*Assignment*. Return the records word for word. Pictures do not belong in the copy.

*Items from a dataset*.

'''

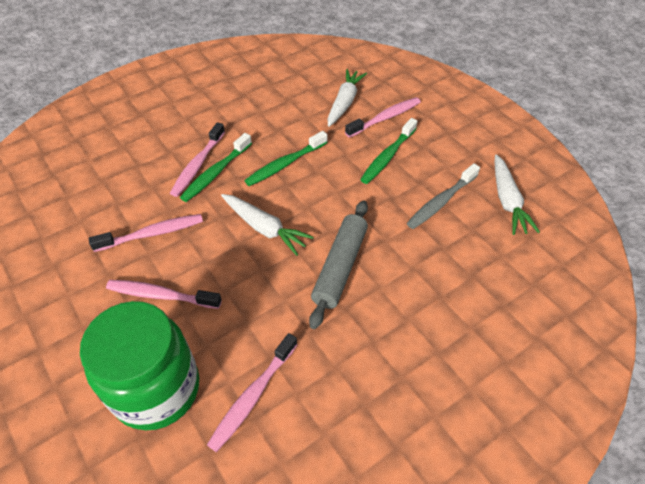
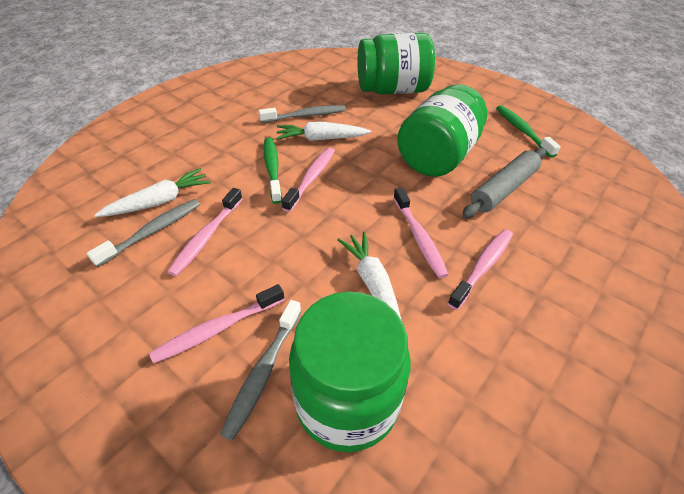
green jar: 1 -> 3
green toothbrush: 3 -> 2
grey toothbrush: 1 -> 3

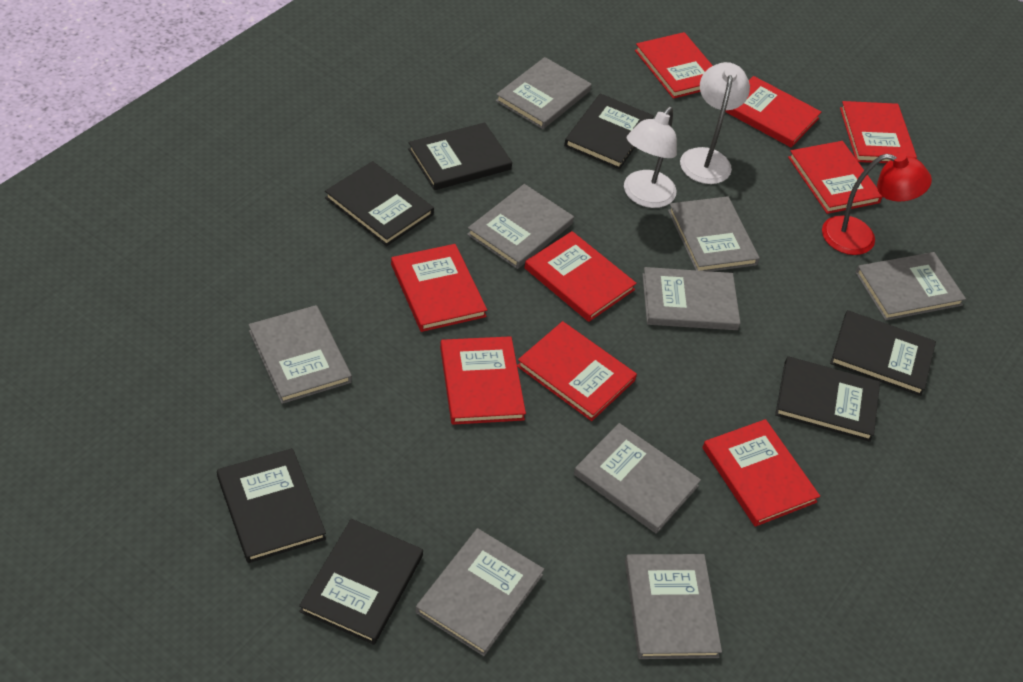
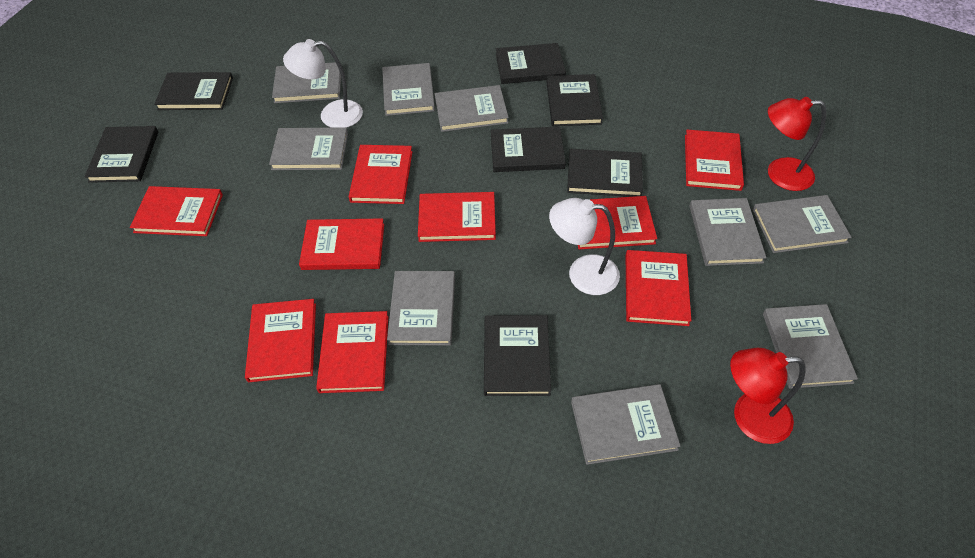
red lamp: 1 -> 2

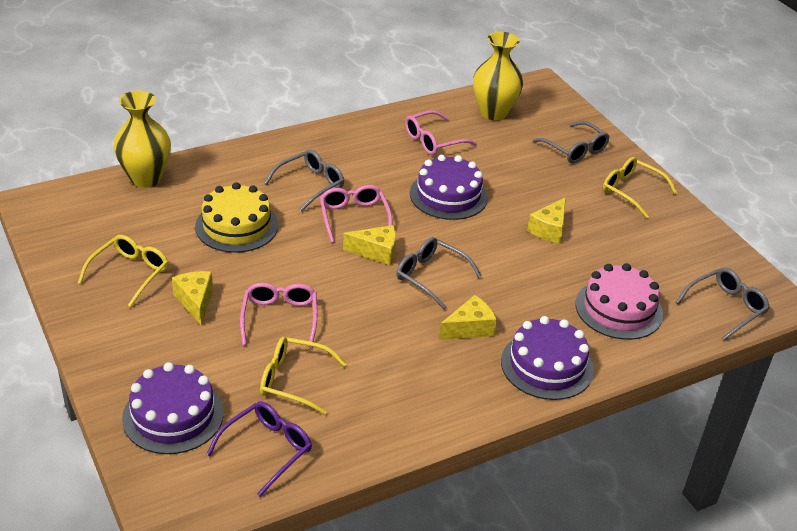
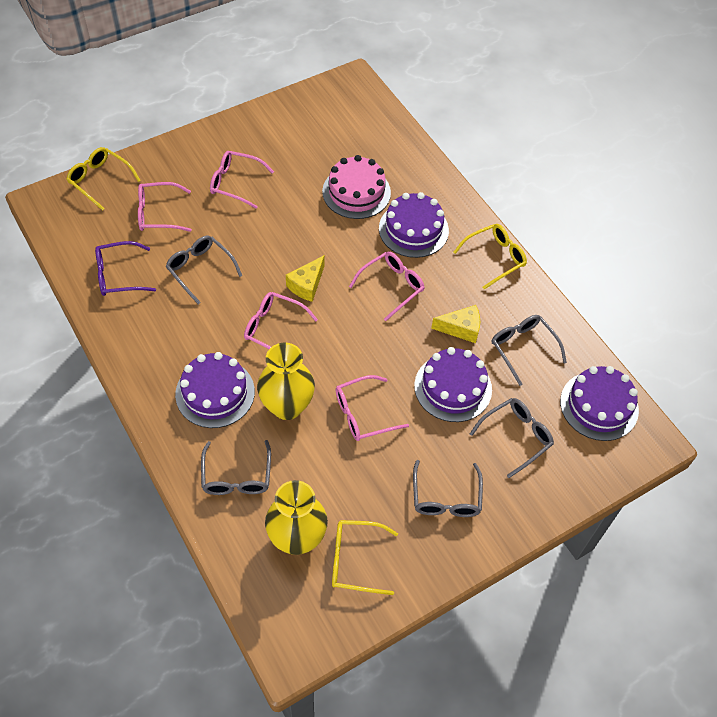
grey glasses: 4 -> 5
pink glasses: 3 -> 5
purple cake: 3 -> 4
yellow cake: 1 -> 0
yellow cheese: 4 -> 2

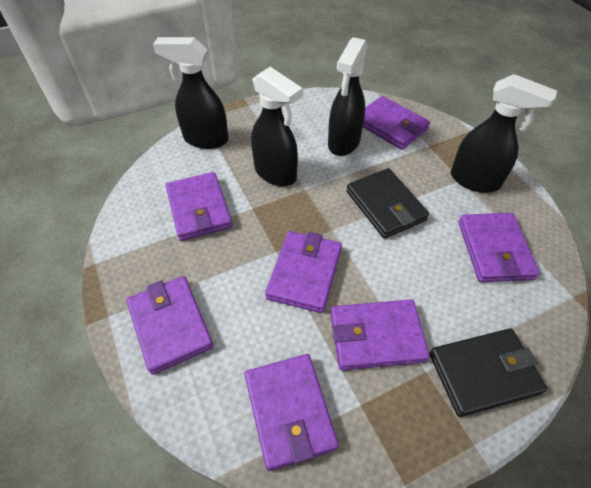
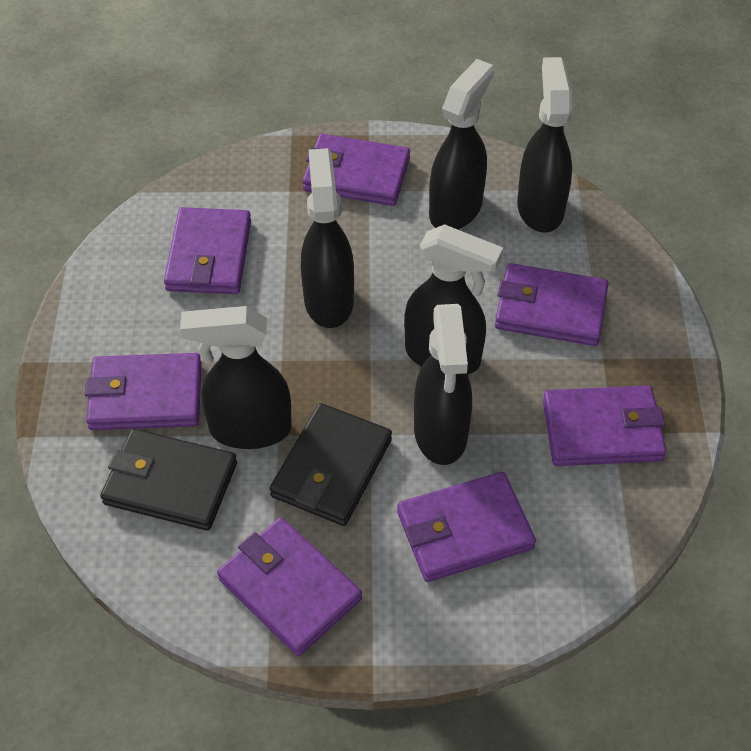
black spray bottle: 4 -> 6

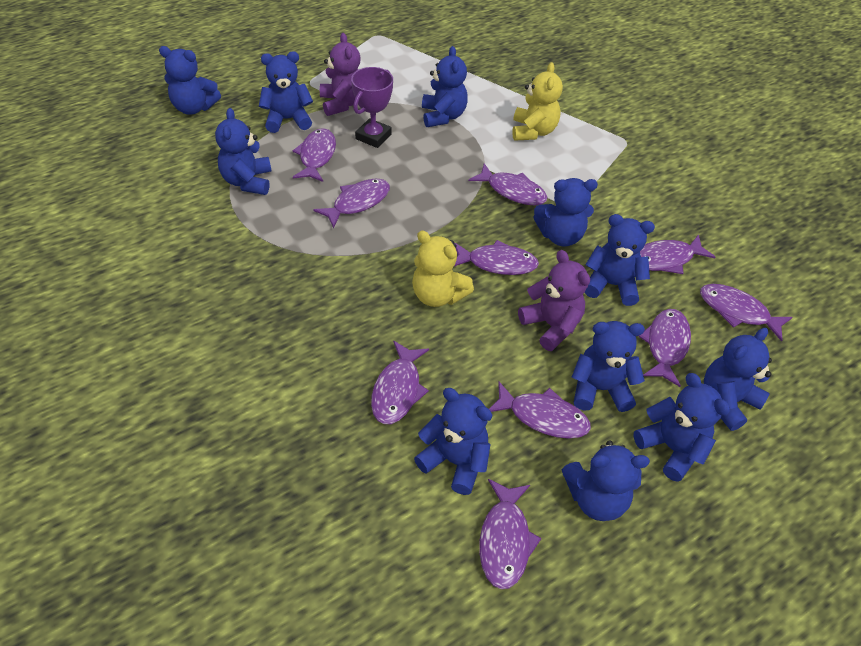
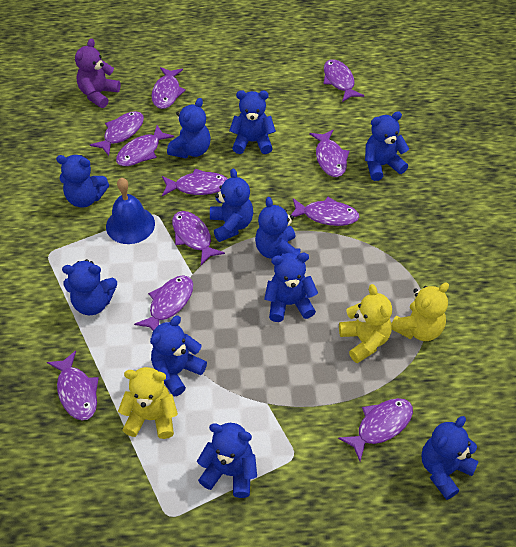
blue bell: 0 -> 1
purple fish: 10 -> 11
purple teddy bear: 2 -> 1
purple trophy: 1 -> 0
yellow teddy bear: 2 -> 3

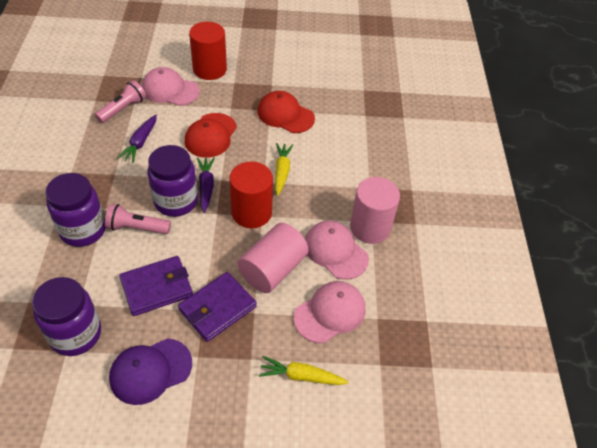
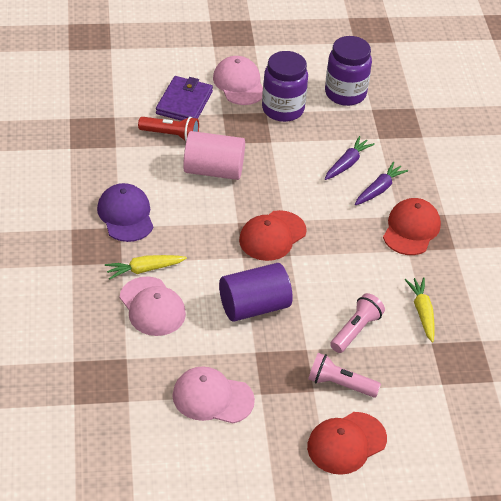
pink cylinder: 2 -> 1
purple cylinder: 0 -> 1
purple jar: 3 -> 2
purple wallet: 2 -> 1
red cap: 2 -> 3
red cylinder: 2 -> 0
red flashlight: 0 -> 1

'''

*Your solution*.
green jar: 1 -> 3
green toothbrush: 3 -> 2
grey toothbrush: 1 -> 3

red lamp: 1 -> 2

grey glasses: 4 -> 5
pink glasses: 3 -> 5
purple cake: 3 -> 4
yellow cake: 1 -> 0
yellow cheese: 4 -> 2

black spray bottle: 4 -> 6

blue bell: 0 -> 1
purple fish: 10 -> 11
purple teddy bear: 2 -> 1
purple trophy: 1 -> 0
yellow teddy bear: 2 -> 3

pink cylinder: 2 -> 1
purple cylinder: 0 -> 1
purple jar: 3 -> 2
purple wallet: 2 -> 1
red cap: 2 -> 3
red cylinder: 2 -> 0
red flashlight: 0 -> 1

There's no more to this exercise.